Source data.
%%
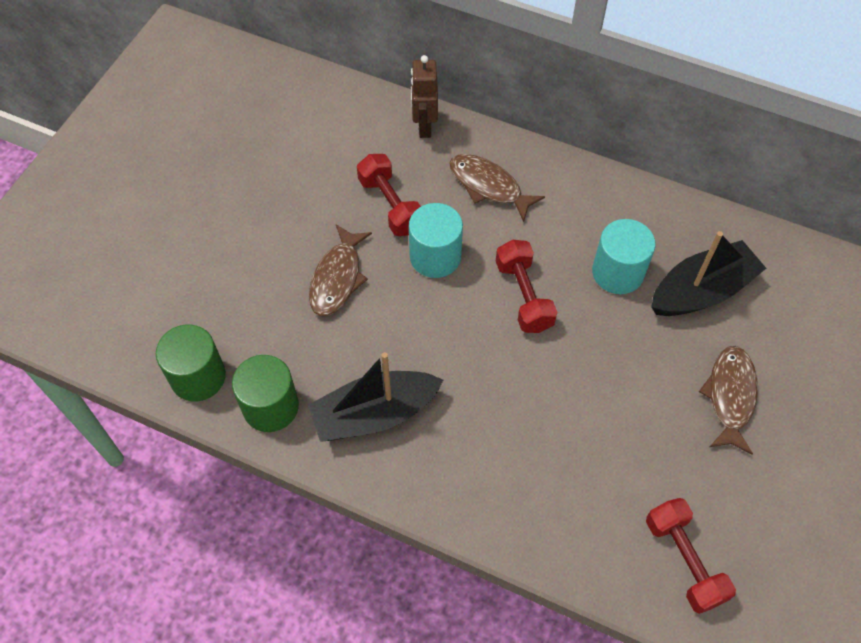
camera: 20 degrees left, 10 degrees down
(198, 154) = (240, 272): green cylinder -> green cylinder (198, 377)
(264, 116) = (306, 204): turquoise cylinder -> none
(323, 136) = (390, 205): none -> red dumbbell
%%
%%
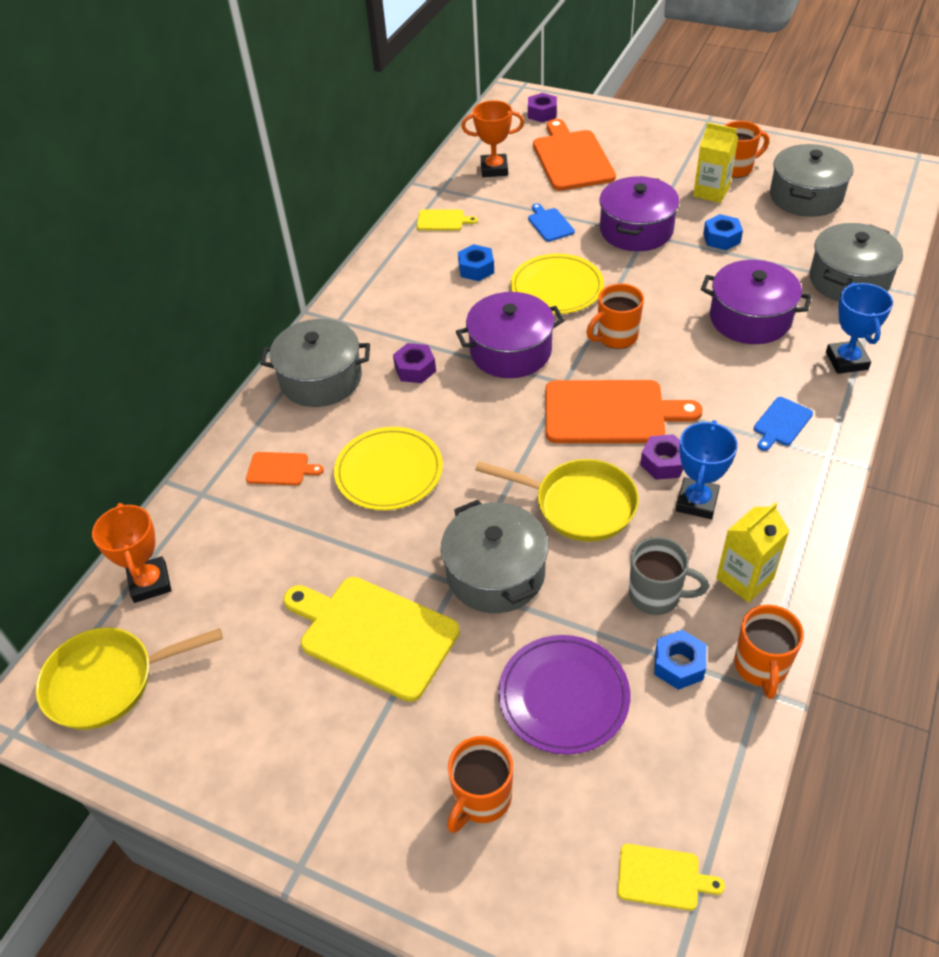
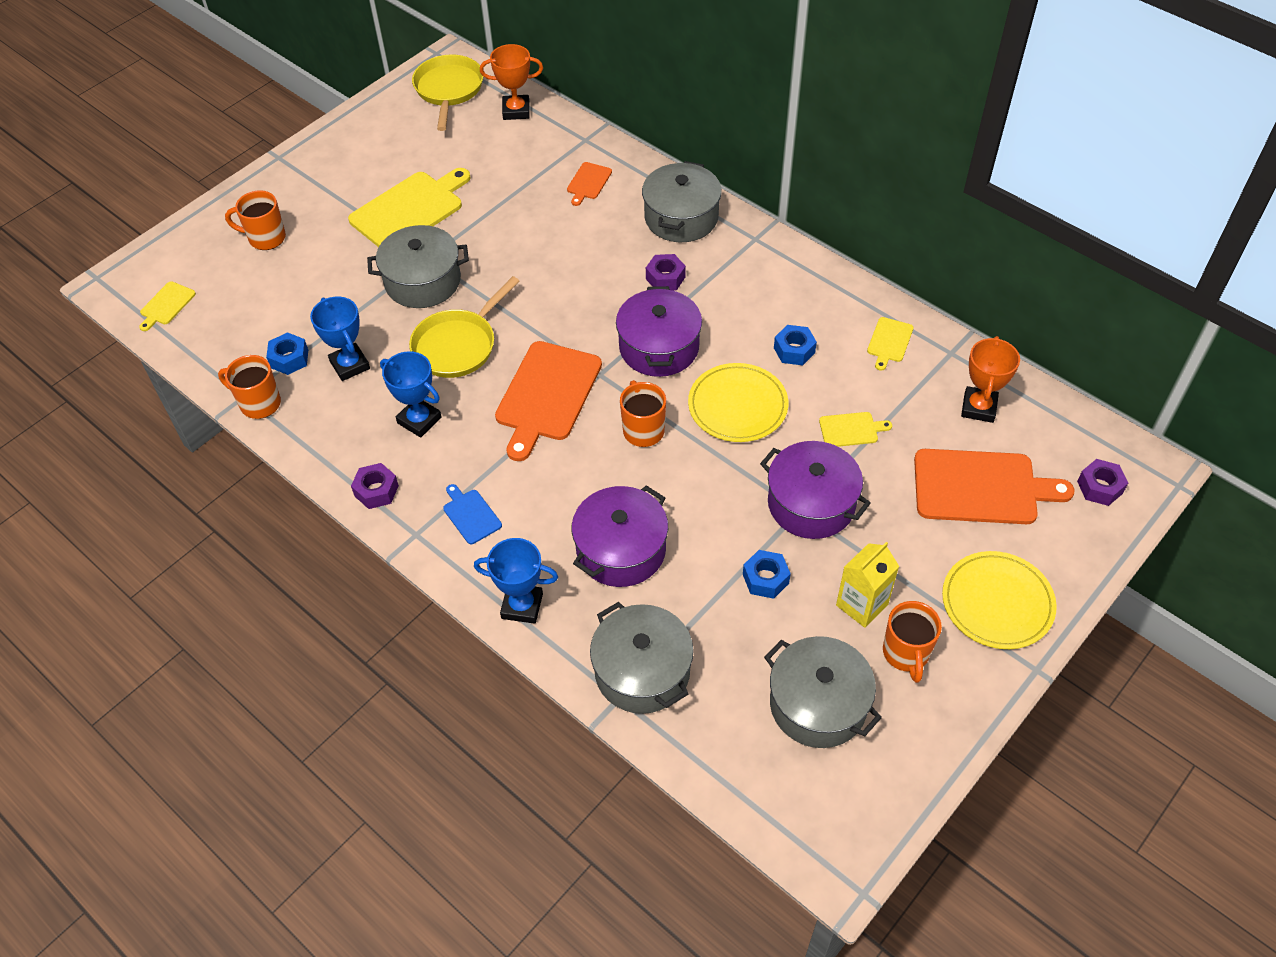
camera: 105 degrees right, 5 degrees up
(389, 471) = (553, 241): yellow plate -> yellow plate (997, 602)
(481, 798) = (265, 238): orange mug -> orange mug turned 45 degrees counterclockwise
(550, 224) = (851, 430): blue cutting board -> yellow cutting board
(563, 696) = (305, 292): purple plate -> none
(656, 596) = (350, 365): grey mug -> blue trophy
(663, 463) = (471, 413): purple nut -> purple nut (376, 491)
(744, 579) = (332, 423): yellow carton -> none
%%
Job. All that is needed is how many lines of the data contain "blue", stated as a number.

Task result. 2